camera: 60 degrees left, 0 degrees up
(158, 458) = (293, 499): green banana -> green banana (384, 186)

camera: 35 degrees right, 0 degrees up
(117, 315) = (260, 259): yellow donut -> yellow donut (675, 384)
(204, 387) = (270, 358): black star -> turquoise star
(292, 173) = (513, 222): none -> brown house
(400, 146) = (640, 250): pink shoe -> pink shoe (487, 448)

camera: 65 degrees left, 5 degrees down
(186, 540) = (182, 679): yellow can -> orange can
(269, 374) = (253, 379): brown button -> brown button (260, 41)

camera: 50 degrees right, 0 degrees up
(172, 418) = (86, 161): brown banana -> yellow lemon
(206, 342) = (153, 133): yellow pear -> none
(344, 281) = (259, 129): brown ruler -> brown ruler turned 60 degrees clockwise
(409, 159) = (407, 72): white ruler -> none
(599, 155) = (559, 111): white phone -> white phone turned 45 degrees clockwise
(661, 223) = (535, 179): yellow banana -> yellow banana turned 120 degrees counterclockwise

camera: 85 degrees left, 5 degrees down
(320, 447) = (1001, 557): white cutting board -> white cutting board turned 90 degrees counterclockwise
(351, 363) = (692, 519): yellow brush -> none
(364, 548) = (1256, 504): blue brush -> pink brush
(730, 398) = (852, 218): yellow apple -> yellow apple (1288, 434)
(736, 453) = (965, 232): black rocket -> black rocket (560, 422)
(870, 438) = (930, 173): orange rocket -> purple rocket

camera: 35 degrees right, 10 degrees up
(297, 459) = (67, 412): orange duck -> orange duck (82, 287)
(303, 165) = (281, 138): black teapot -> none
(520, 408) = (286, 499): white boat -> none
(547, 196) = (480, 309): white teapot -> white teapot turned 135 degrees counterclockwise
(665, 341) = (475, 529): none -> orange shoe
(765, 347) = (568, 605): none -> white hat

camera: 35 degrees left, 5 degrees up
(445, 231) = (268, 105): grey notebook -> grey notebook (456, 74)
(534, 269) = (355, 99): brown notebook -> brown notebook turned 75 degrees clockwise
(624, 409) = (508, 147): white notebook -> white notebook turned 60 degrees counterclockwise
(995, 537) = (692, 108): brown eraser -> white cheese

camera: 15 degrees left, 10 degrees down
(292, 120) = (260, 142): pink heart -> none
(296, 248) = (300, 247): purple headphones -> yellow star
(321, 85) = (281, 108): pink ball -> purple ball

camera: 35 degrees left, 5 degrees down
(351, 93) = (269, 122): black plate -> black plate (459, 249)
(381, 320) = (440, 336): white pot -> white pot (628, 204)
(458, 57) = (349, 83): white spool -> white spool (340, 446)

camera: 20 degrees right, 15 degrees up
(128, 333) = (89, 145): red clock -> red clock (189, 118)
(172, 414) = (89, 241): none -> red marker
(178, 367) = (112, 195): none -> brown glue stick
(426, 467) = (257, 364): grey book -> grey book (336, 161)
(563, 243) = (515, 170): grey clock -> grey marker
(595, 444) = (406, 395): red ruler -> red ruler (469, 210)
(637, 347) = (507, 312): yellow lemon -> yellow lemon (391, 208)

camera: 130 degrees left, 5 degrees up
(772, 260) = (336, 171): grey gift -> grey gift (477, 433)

**Exercise instructions**
Nothing above should be left out. Print all the records exactly.

**Result**
camera: 60 degrees left, 0 degrees up
(158, 458) = (293, 499): green banana -> green banana (384, 186)

camera: 35 degrees right, 0 degrees up
(117, 315) = (260, 259): yellow donut -> yellow donut (675, 384)
(204, 387) = (270, 358): black star -> turquoise star
(292, 173) = (513, 222): none -> brown house
(400, 146) = (640, 250): pink shoe -> pink shoe (487, 448)

camera: 65 degrees left, 5 degrees down
(186, 540) = (182, 679): yellow can -> orange can
(269, 374) = (253, 379): brown button -> brown button (260, 41)

camera: 50 degrees right, 0 degrees up
(172, 418) = (86, 161): brown banana -> yellow lemon
(206, 342) = (153, 133): yellow pear -> none
(344, 281) = (259, 129): brown ruler -> brown ruler turned 60 degrees clockwise
(409, 159) = (407, 72): white ruler -> none
(599, 155) = (559, 111): white phone -> white phone turned 45 degrees clockwise
(661, 223) = (535, 179): yellow banana -> yellow banana turned 120 degrees counterclockwise

camera: 85 degrees left, 5 degrees down
(320, 447) = (1001, 557): white cutting board -> white cutting board turned 90 degrees counterclockwise
(351, 363) = (692, 519): yellow brush -> none
(364, 548) = (1256, 504): blue brush -> pink brush
(730, 398) = (852, 218): yellow apple -> yellow apple (1288, 434)
(736, 453) = (965, 232): black rocket -> black rocket (560, 422)
(870, 438) = (930, 173): orange rocket -> purple rocket

camera: 35 degrees right, 10 degrees up
(297, 459) = (67, 412): orange duck -> orange duck (82, 287)
(303, 165) = (281, 138): black teapot -> none
(520, 408) = (286, 499): white boat -> none
(547, 196) = (480, 309): white teapot -> white teapot turned 135 degrees counterclockwise
(665, 341) = (475, 529): none -> orange shoe
(765, 347) = (568, 605): none -> white hat

camera: 35 degrees left, 5 degrees up
(445, 231) = (268, 105): grey notebook -> grey notebook (456, 74)
(534, 269) = (355, 99): brown notebook -> brown notebook turned 75 degrees clockwise
(624, 409) = (508, 147): white notebook -> white notebook turned 60 degrees counterclockwise
(995, 537) = (692, 108): brown eraser -> white cheese

camera: 15 degrees left, 10 degrees down
(292, 120) = (260, 142): pink heart -> none
(296, 248) = (300, 247): purple headphones -> yellow star
(321, 85) = (281, 108): pink ball -> purple ball

camera: 35 degrees left, 5 degrees down
(351, 93) = (269, 122): black plate -> black plate (459, 249)
(381, 320) = (440, 336): white pot -> white pot (628, 204)
(458, 57) = (349, 83): white spool -> white spool (340, 446)

camera: 20 degrees right, 15 degrees up
(128, 333) = (89, 145): red clock -> red clock (189, 118)
(172, 414) = (89, 241): none -> red marker
(178, 367) = (112, 195): none -> brown glue stick
(426, 467) = (257, 364): grey book -> grey book (336, 161)
(563, 243) = (515, 170): grey clock -> grey marker
(595, 444) = (406, 395): red ruler -> red ruler (469, 210)
(637, 347) = (507, 312): yellow lemon -> yellow lemon (391, 208)

camera: 130 degrees left, 5 degrees up
(772, 260) = (336, 171): grey gift -> grey gift (477, 433)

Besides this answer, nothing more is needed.